> [THE TASK]
Would you retype the listing below word for word, without any of its pictures?

> [DATA FOR REVIEW]
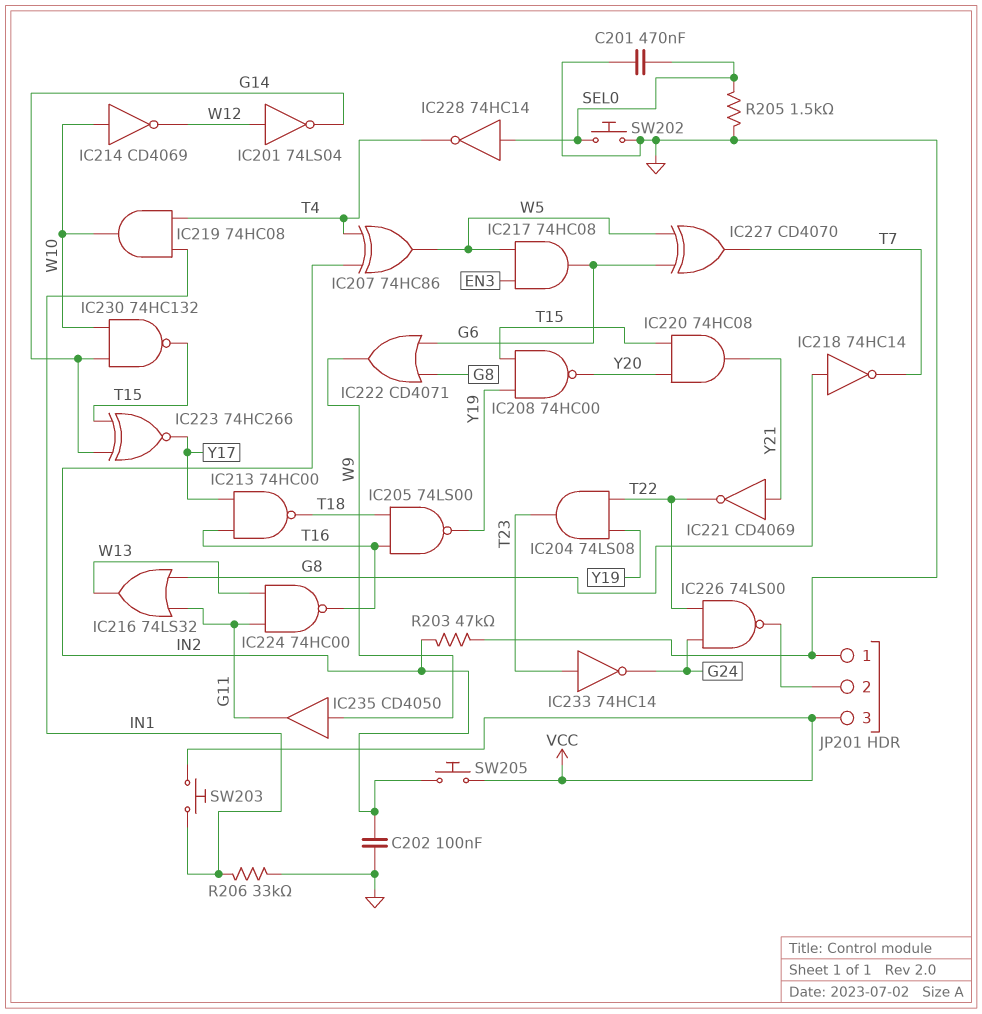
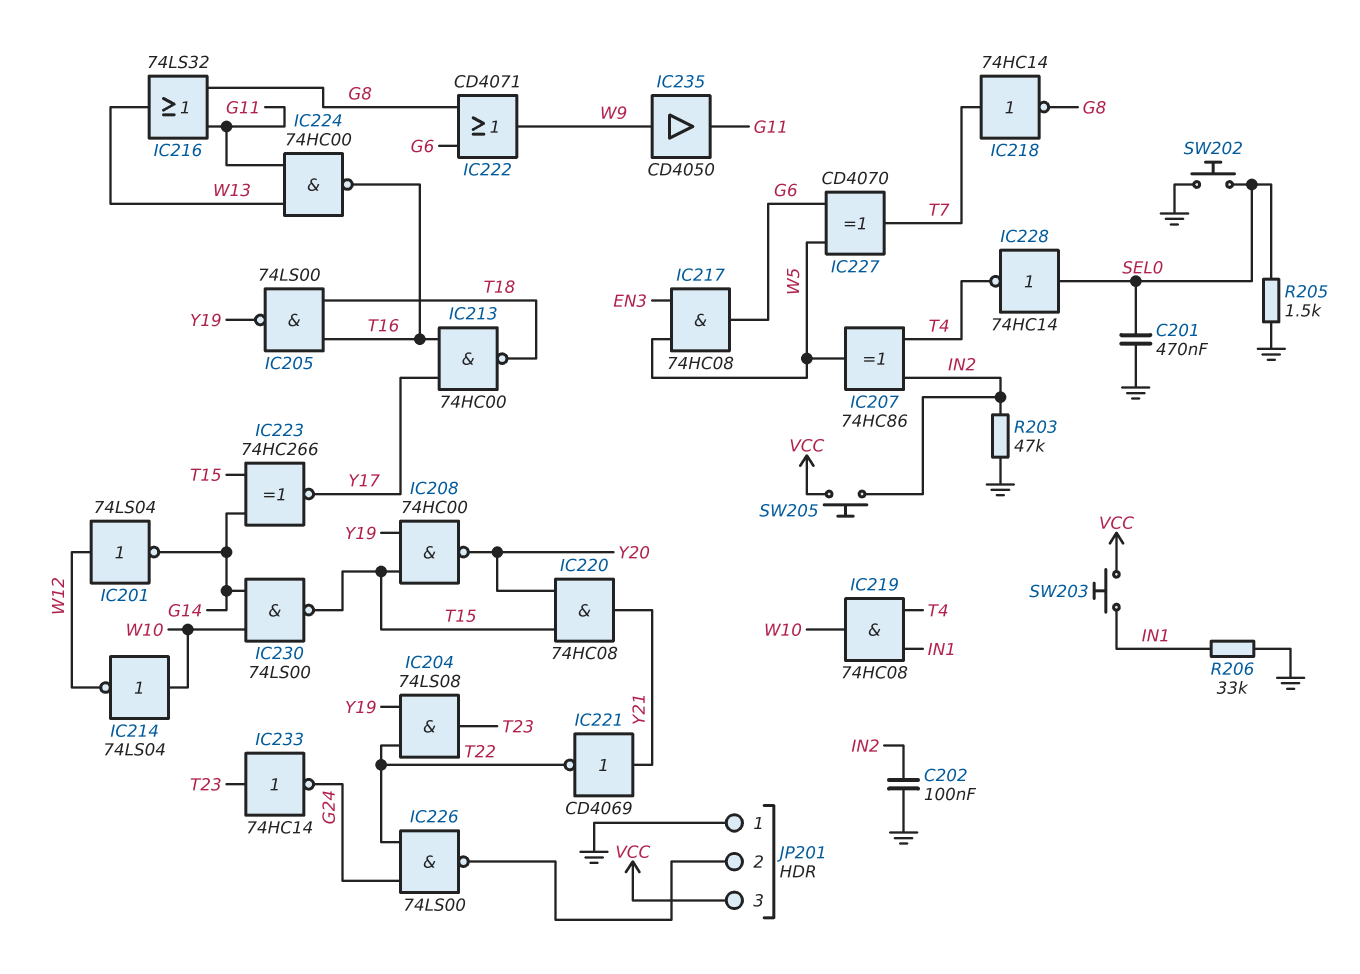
IC214: NOT CD4069 (in W10, out W12) -> NOT 74LS04 (in W10, out W12)
IC218: NOT 74HC14 (in G8, out T7) -> NOT 74HC14 (in T7, out G8)
IC230: NAND 74HC132 (in G14, in W10, out T15) -> NAND 74LS00 (in G14, in W10, out T15)

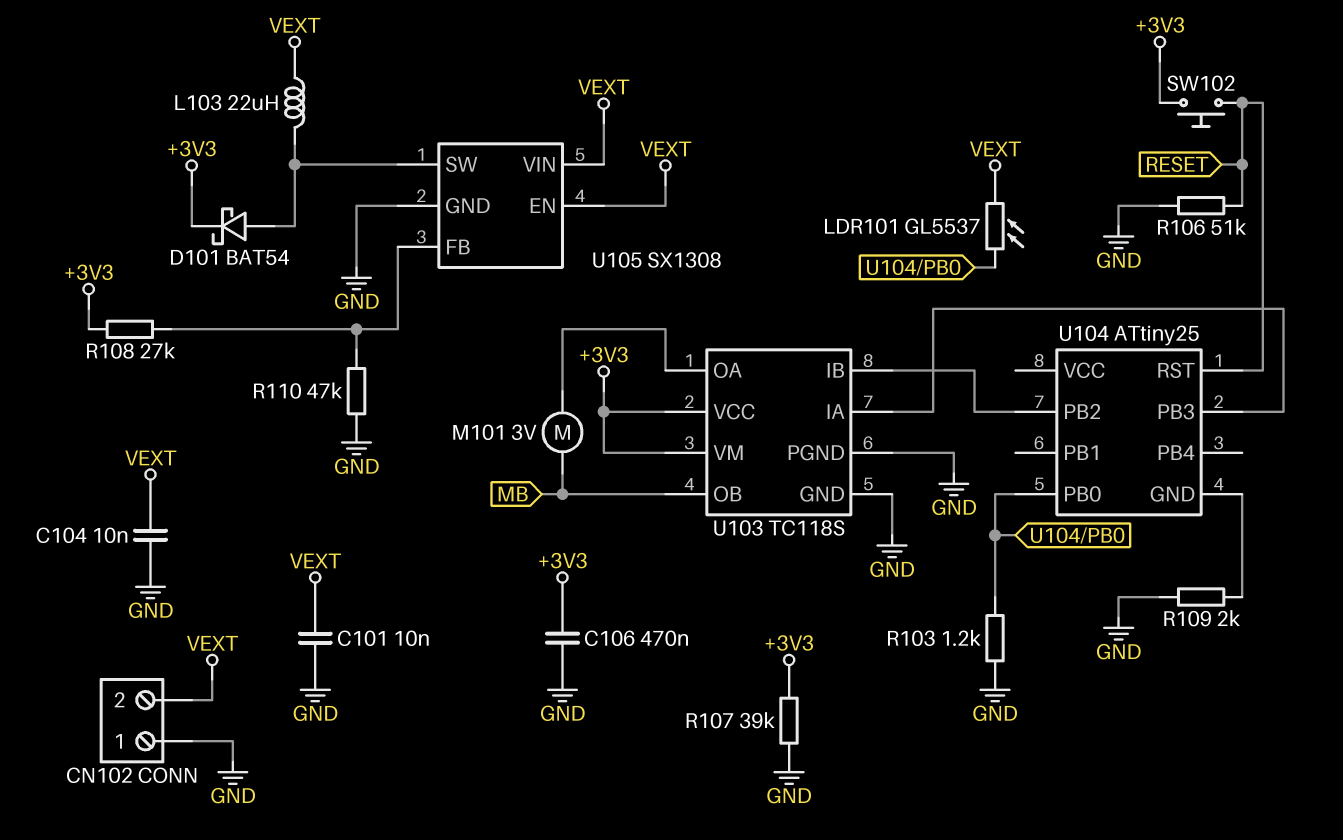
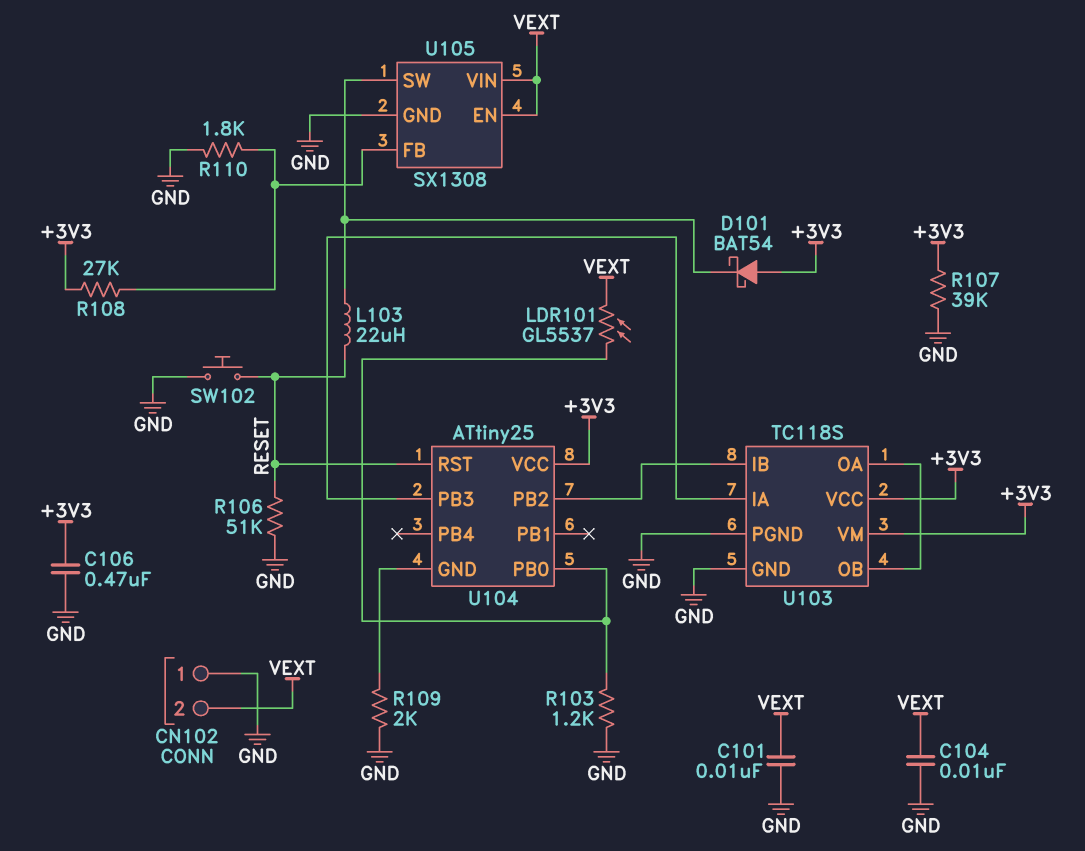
D101: schottky BAT54 (A U105/SW, K +3V3) -> schottky BAT54 (A +3V3, K U105/SW)
L103: 22uH (U105/SW, VEXT) -> 22uH (RESET, U105/SW)
M101: motor 3V (MB, U103/OA) -> none
R110: 47k (GND, U105/FB) -> 1.8k (GND, U105/FB)
SW102: button (+3V3, RESET) -> button (GND, RESET)
U103 pin OB: MB -> U103/OA
U104 pin VCC: none -> +3V3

> [FINISHED TASK]
IC214: NOT CD4069 (in W10, out W12) -> NOT 74LS04 (in W10, out W12)
IC218: NOT 74HC14 (in G8, out T7) -> NOT 74HC14 (in T7, out G8)
IC230: NAND 74HC132 (in G14, in W10, out T15) -> NAND 74LS00 (in G14, in W10, out T15)

D101: schottky BAT54 (A U105/SW, K +3V3) -> schottky BAT54 (A +3V3, K U105/SW)
L103: 22uH (U105/SW, VEXT) -> 22uH (RESET, U105/SW)
M101: motor 3V (MB, U103/OA) -> none
R110: 47k (GND, U105/FB) -> 1.8k (GND, U105/FB)
SW102: button (+3V3, RESET) -> button (GND, RESET)
U103 pin OB: MB -> U103/OA
U104 pin VCC: none -> +3V3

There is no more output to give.